**Required work:** Take the entries below and print, exactly, the stretch from the line containing "(617, 82) = (345, 57): white" through the line containing "(829, 372) = (587, 239): purple", both included.

*** Opening Extracted entries ***

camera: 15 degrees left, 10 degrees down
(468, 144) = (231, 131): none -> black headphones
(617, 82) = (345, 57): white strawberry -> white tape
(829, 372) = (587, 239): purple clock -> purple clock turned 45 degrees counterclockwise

*** Closing Extracted entries ***
*** Opening Extracted entries ***

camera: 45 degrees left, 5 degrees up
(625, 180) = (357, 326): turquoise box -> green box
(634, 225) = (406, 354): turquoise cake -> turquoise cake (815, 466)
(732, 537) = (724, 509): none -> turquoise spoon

*** Closing Extracted entries ***

**Task solution:**
(617, 82) = (345, 57): white strawberry -> white tape
(829, 372) = (587, 239): purple clock -> purple clock turned 45 degrees counterclockwise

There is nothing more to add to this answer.